[Source data]

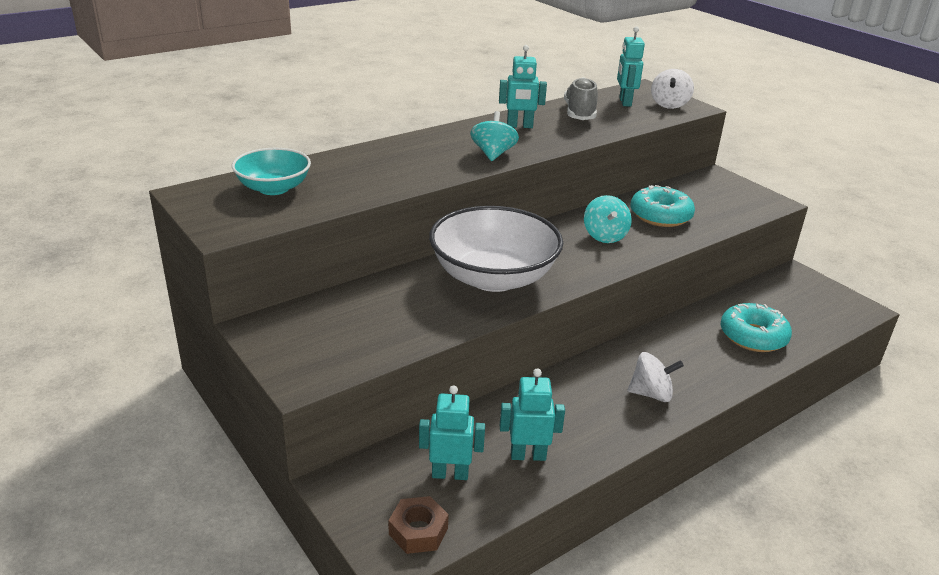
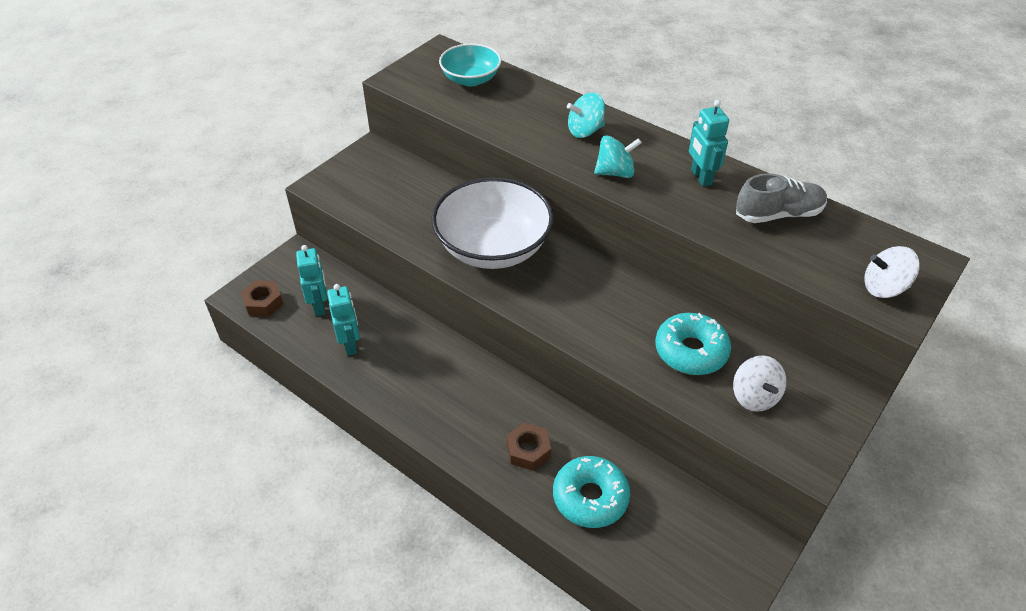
camera: 75 degrees right, 15 degrees up
(605, 236) = (614, 310): turquoise spinning top -> turquoise spinning top (585, 131)
(624, 102) = (852, 247): turquoise robot -> none
(651, 394) = (455, 415): white spinning top -> white spinning top (754, 396)
(700, 358) = (528, 450): none -> brown nut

[/Source data]

(Instruction) Each line above, from the one that contains "(605, 236) = (614, 310): turquoise" to the last line of the records, should be repeated exactly. Leave out all others.

(Response area)
(605, 236) = (614, 310): turquoise spinning top -> turquoise spinning top (585, 131)
(624, 102) = (852, 247): turquoise robot -> none
(651, 394) = (455, 415): white spinning top -> white spinning top (754, 396)
(700, 358) = (528, 450): none -> brown nut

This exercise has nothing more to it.